*** Data for review ***
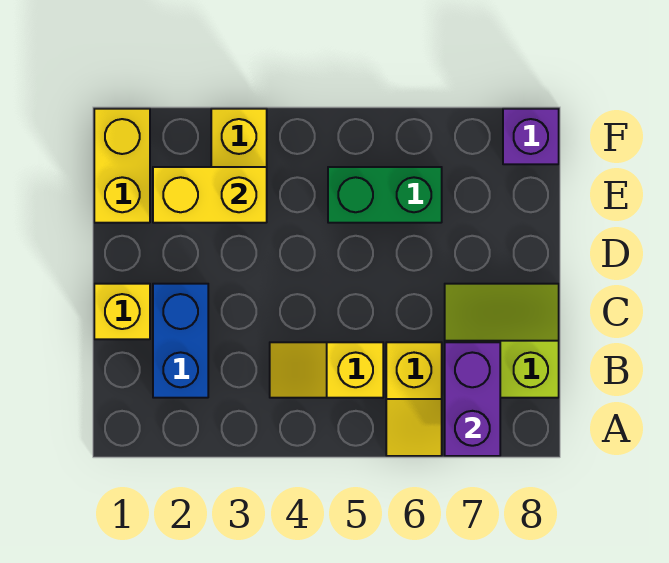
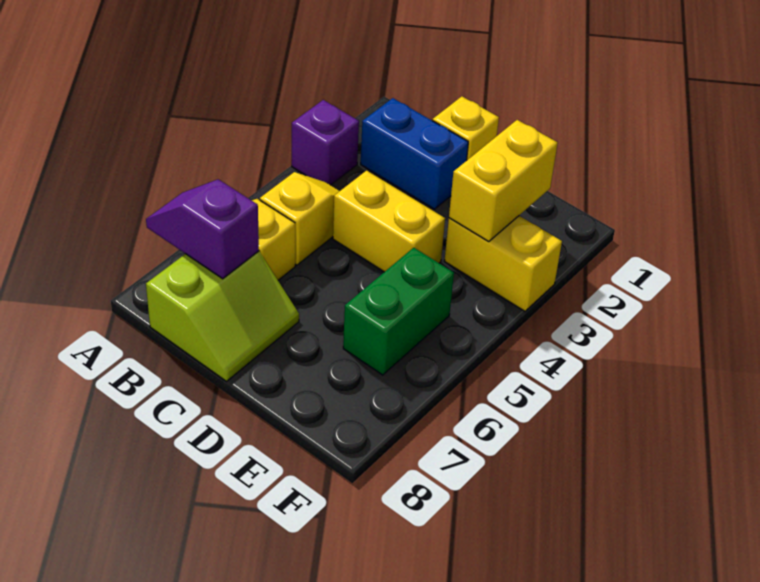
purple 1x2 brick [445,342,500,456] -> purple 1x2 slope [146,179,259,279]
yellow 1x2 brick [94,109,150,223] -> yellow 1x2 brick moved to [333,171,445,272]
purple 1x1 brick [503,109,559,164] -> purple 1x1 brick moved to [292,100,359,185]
*** End of Data for review ***
*** Data for review ***
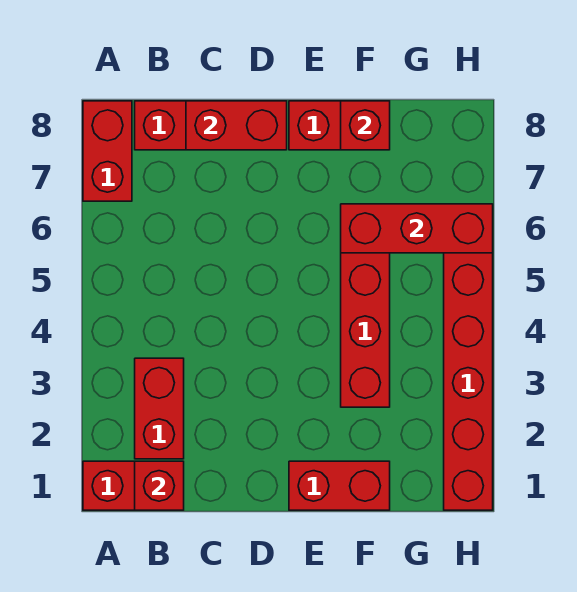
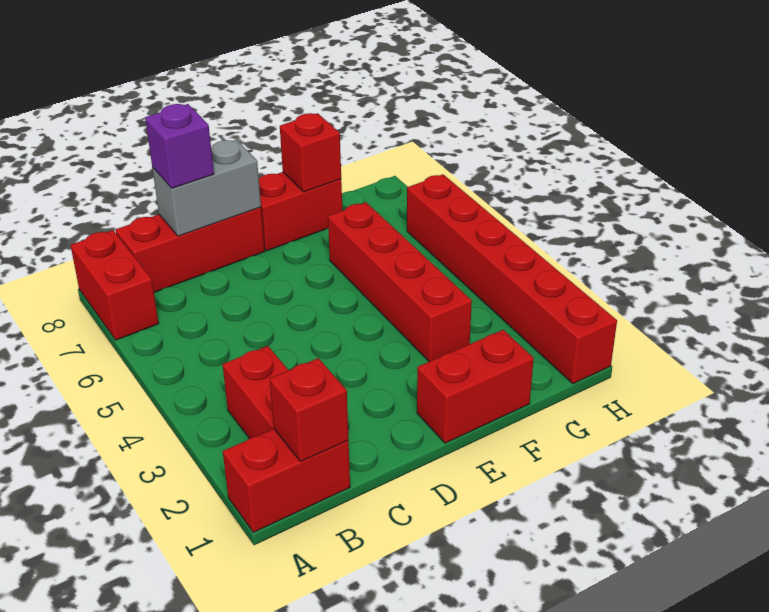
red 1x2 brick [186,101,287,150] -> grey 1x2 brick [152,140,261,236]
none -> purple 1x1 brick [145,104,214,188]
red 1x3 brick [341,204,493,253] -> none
*** End of Data for review ***
*** Data for review ***
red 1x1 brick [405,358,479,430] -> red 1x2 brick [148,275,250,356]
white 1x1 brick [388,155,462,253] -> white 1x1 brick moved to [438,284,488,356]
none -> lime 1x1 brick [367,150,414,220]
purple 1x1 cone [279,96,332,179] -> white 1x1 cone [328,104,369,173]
*** End of Data for review ***
Read the lines above. Gather those in which the string "brick" is found.

purple 1x2 brick [445,342,500,456] -> purple 1x2 slope [146,179,259,279]
yellow 1x2 brick [94,109,150,223] -> yellow 1x2 brick moved to [333,171,445,272]
purple 1x1 brick [503,109,559,164] -> purple 1x1 brick moved to [292,100,359,185]
red 1x2 brick [186,101,287,150] -> grey 1x2 brick [152,140,261,236]
none -> purple 1x1 brick [145,104,214,188]
red 1x3 brick [341,204,493,253] -> none
red 1x1 brick [405,358,479,430] -> red 1x2 brick [148,275,250,356]
white 1x1 brick [388,155,462,253] -> white 1x1 brick moved to [438,284,488,356]
none -> lime 1x1 brick [367,150,414,220]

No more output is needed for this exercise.